Given material →
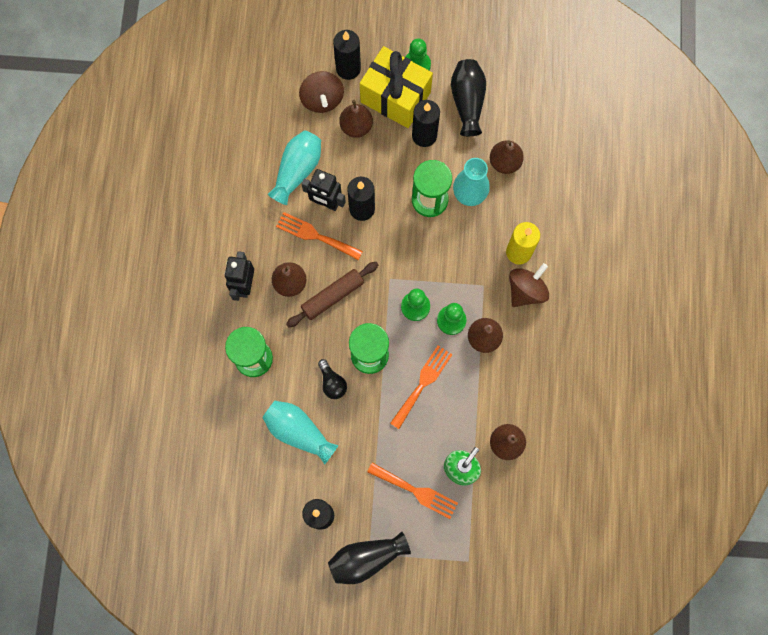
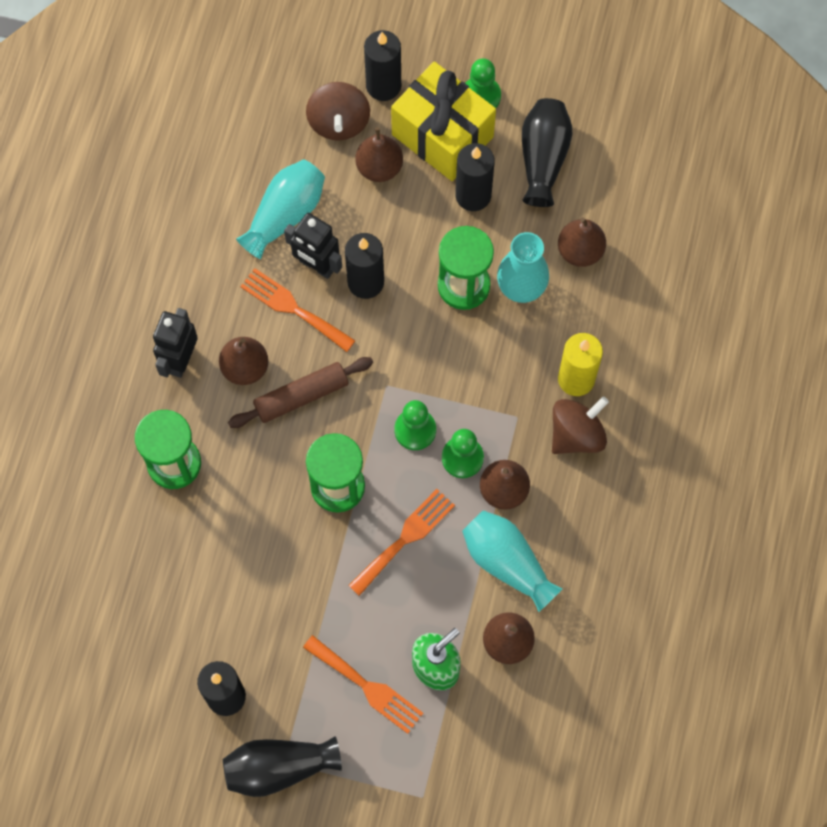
camera: 10 degrees right, 5 degrees down
turquoise vase [262,401,339,464] -> turquoise vase moved to [462,510,562,612]
black light bulb [318,359,347,399] -> none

Assignment →
Full transcription of the material, exact in every line, without images.

Response to the task →
camera: 10 degrees right, 5 degrees down
turquoise vase [262,401,339,464] -> turquoise vase moved to [462,510,562,612]
black light bulb [318,359,347,399] -> none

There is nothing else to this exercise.